**What the task requires**
Exact wording is required for every entry; transcribe all of them and leave the images out.

──────── Information shown ────────

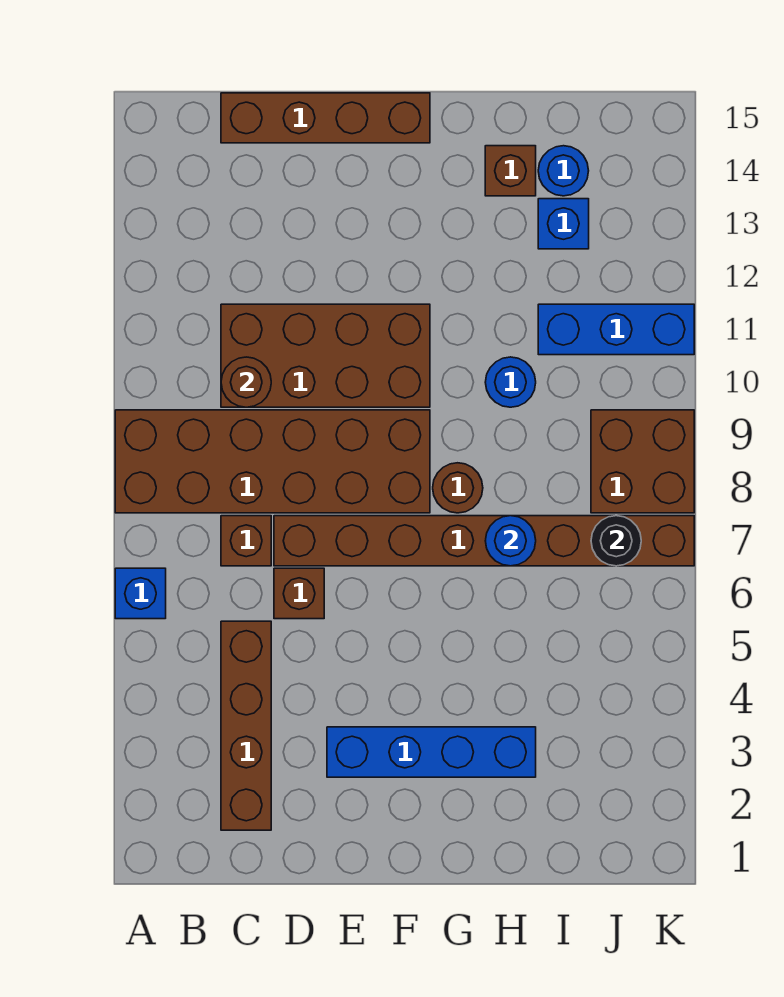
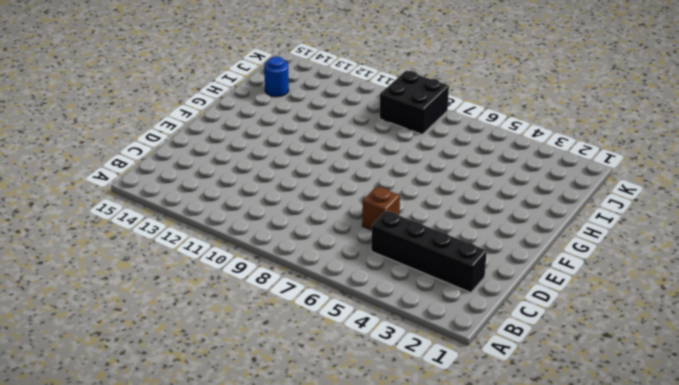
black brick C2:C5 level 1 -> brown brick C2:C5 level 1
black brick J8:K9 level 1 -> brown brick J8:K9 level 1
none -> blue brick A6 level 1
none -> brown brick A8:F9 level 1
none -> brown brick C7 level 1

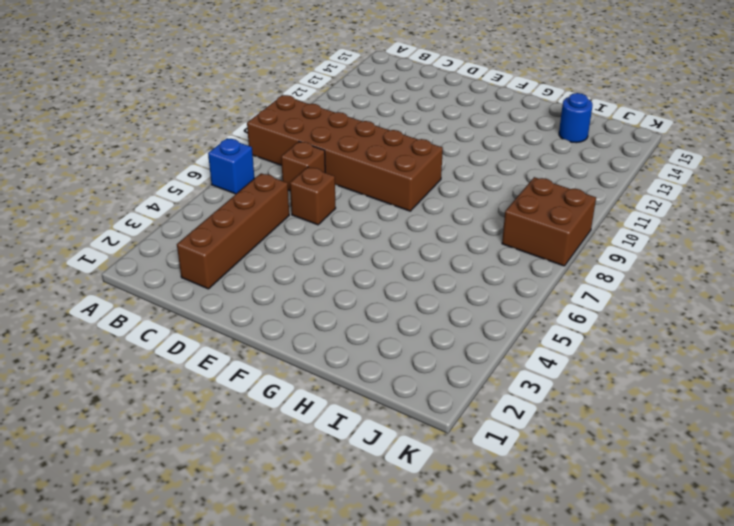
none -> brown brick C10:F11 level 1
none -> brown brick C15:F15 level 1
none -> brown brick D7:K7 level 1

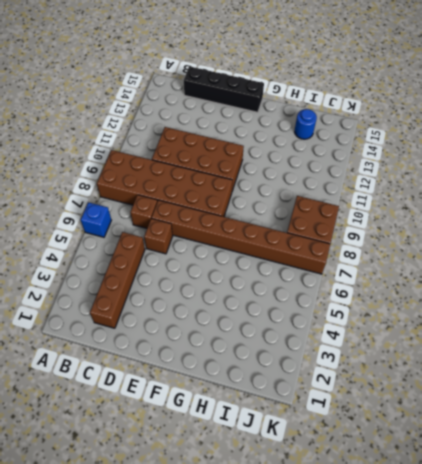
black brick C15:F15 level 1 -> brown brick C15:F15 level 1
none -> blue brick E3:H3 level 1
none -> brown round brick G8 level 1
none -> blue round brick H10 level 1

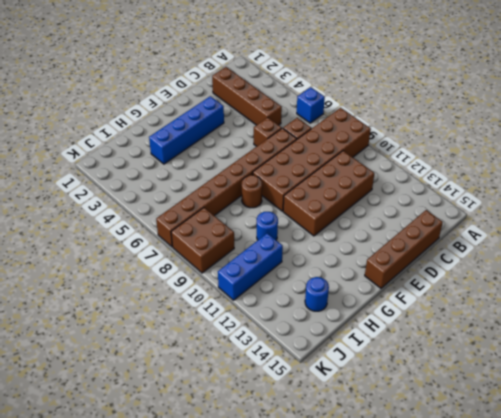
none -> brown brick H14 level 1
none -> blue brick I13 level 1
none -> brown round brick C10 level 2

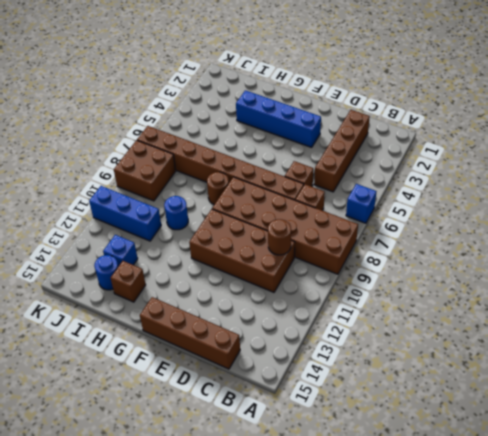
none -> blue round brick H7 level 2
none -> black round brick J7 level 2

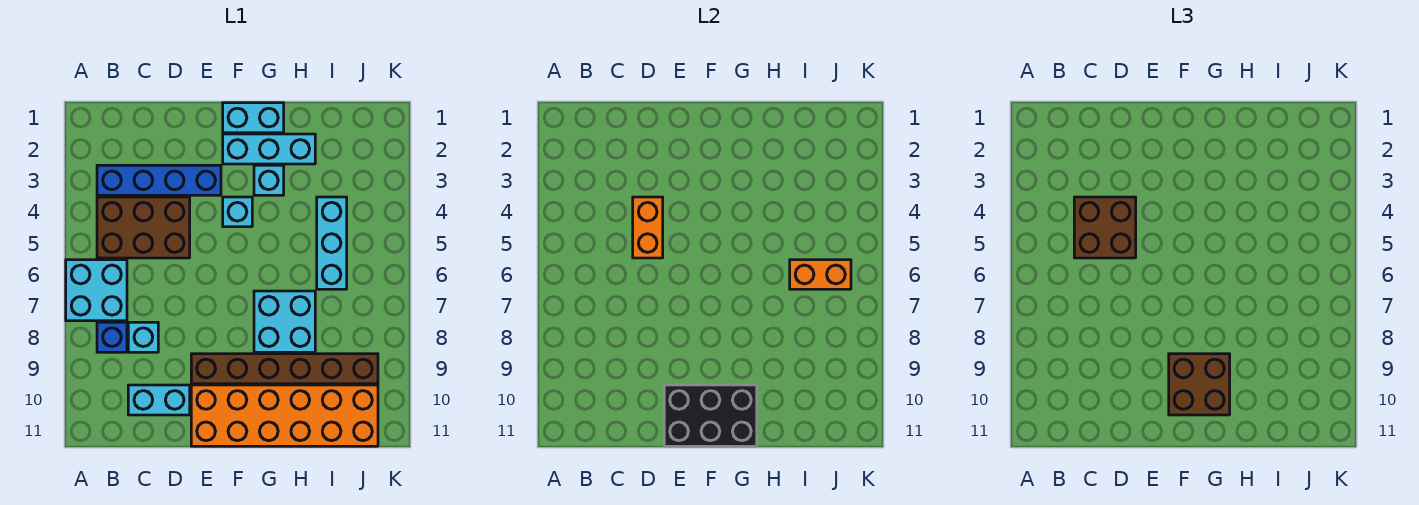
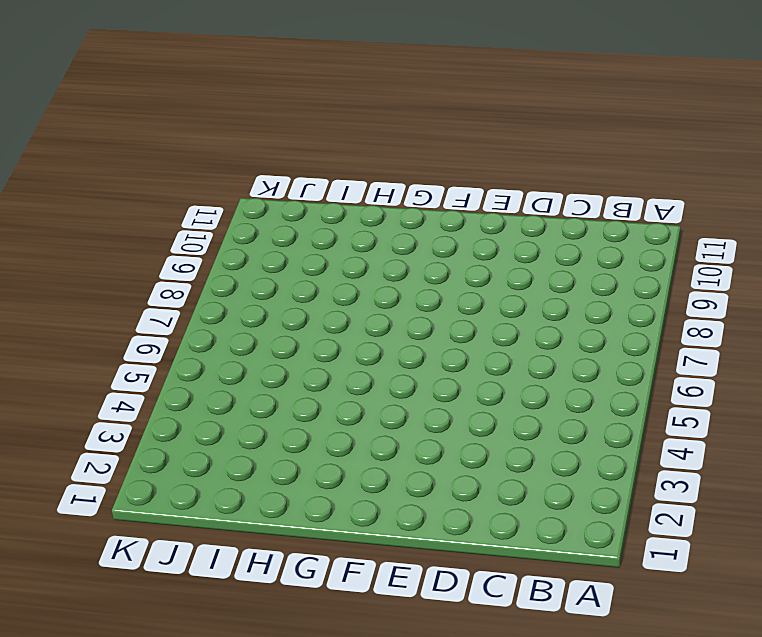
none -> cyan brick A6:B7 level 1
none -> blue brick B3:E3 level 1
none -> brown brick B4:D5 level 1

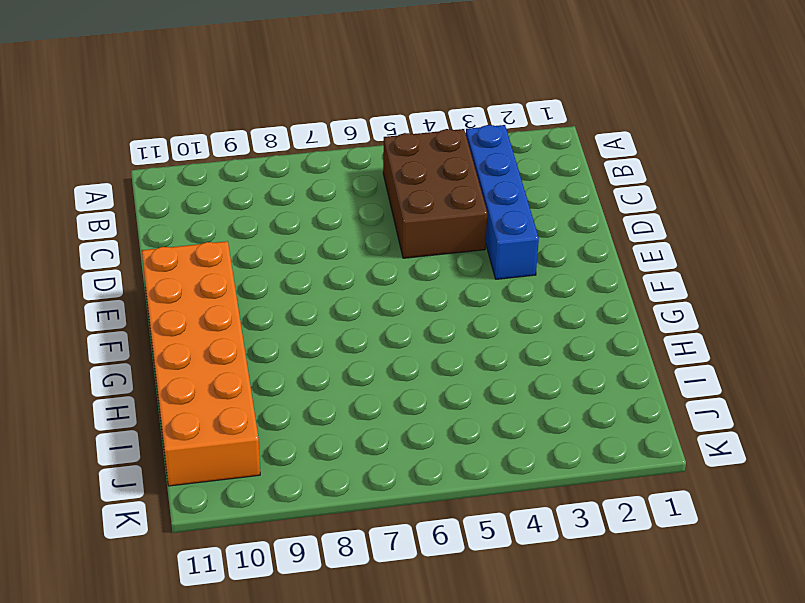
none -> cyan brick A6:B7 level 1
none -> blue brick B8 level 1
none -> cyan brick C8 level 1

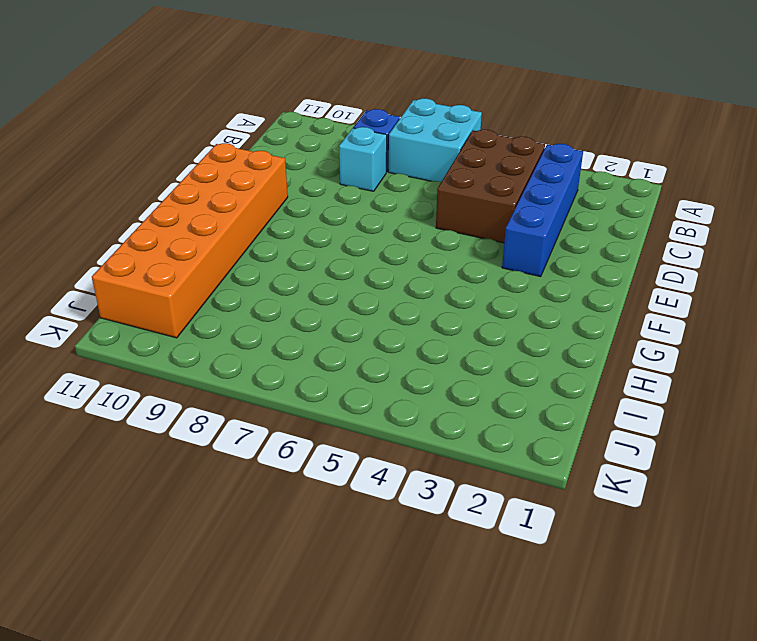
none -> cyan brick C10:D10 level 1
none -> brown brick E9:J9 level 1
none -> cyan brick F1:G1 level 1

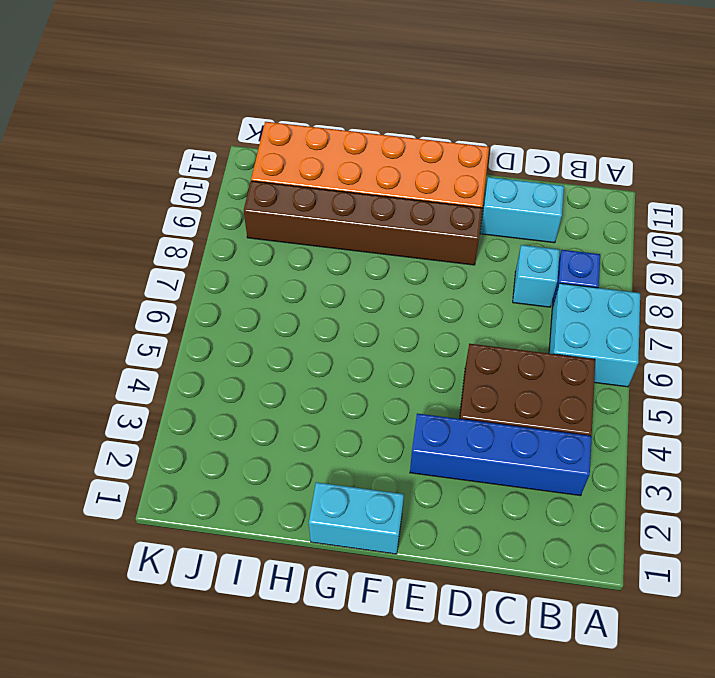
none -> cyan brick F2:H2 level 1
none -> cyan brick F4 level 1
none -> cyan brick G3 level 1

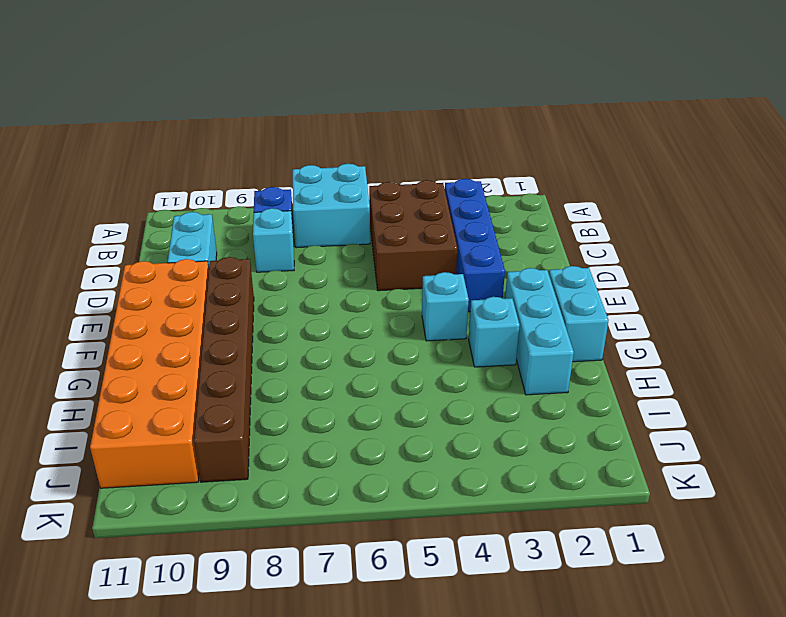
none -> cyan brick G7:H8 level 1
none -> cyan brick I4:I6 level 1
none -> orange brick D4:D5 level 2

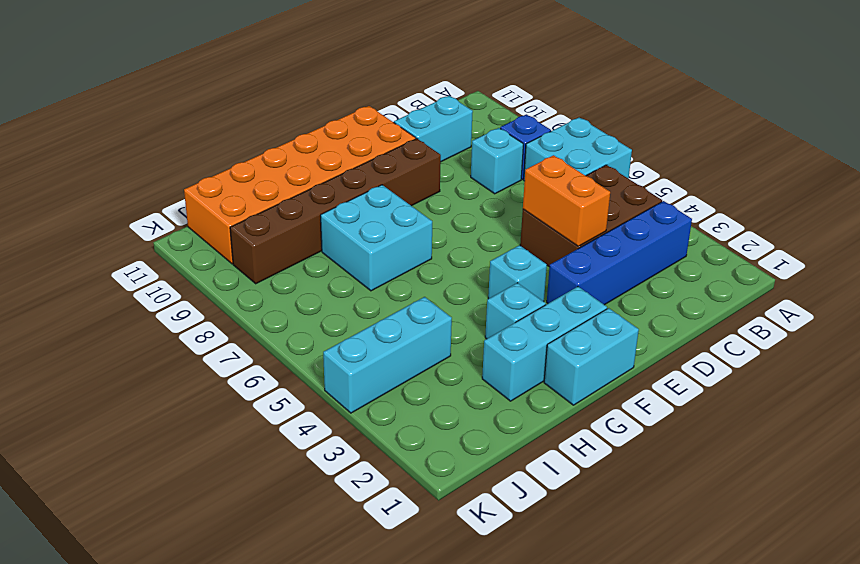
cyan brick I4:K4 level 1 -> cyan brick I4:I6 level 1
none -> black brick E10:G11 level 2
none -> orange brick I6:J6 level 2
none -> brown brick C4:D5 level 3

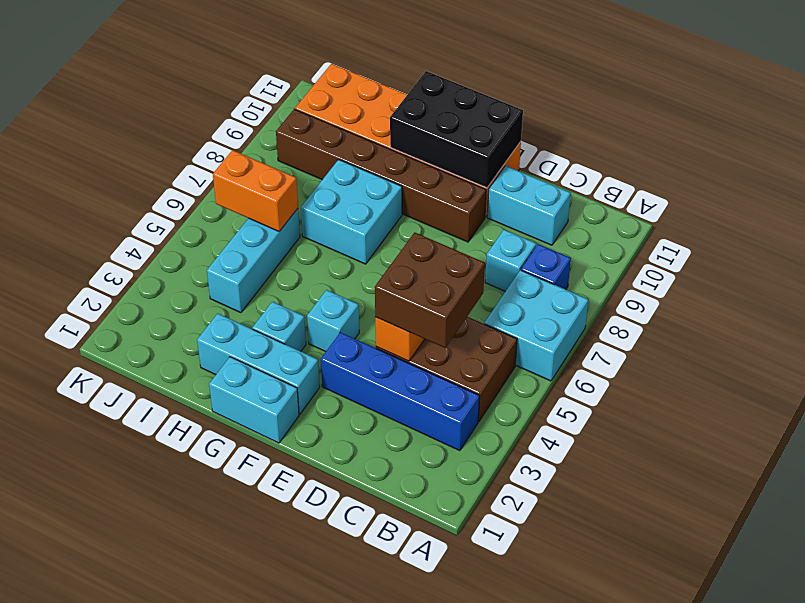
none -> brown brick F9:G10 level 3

────────

**Response area**
black brick C2:C5 level 1 -> brown brick C2:C5 level 1
black brick J8:K9 level 1 -> brown brick J8:K9 level 1
none -> blue brick A6 level 1
none -> brown brick A8:F9 level 1
none -> brown brick C7 level 1

none -> brown brick C10:F11 level 1
none -> brown brick C15:F15 level 1
none -> brown brick D7:K7 level 1

black brick C15:F15 level 1 -> brown brick C15:F15 level 1
none -> blue brick E3:H3 level 1
none -> brown round brick G8 level 1
none -> blue round brick H10 level 1

none -> brown brick H14 level 1
none -> blue brick I13 level 1
none -> brown round brick C10 level 2

none -> blue round brick H7 level 2
none -> black round brick J7 level 2

none -> cyan brick A6:B7 level 1
none -> blue brick B3:E3 level 1
none -> brown brick B4:D5 level 1

none -> cyan brick A6:B7 level 1
none -> blue brick B8 level 1
none -> cyan brick C8 level 1

none -> cyan brick C10:D10 level 1
none -> brown brick E9:J9 level 1
none -> cyan brick F1:G1 level 1

none -> cyan brick F2:H2 level 1
none -> cyan brick F4 level 1
none -> cyan brick G3 level 1

none -> cyan brick G7:H8 level 1
none -> cyan brick I4:I6 level 1
none -> orange brick D4:D5 level 2

cyan brick I4:K4 level 1 -> cyan brick I4:I6 level 1
none -> black brick E10:G11 level 2
none -> orange brick I6:J6 level 2
none -> brown brick C4:D5 level 3

none -> brown brick F9:G10 level 3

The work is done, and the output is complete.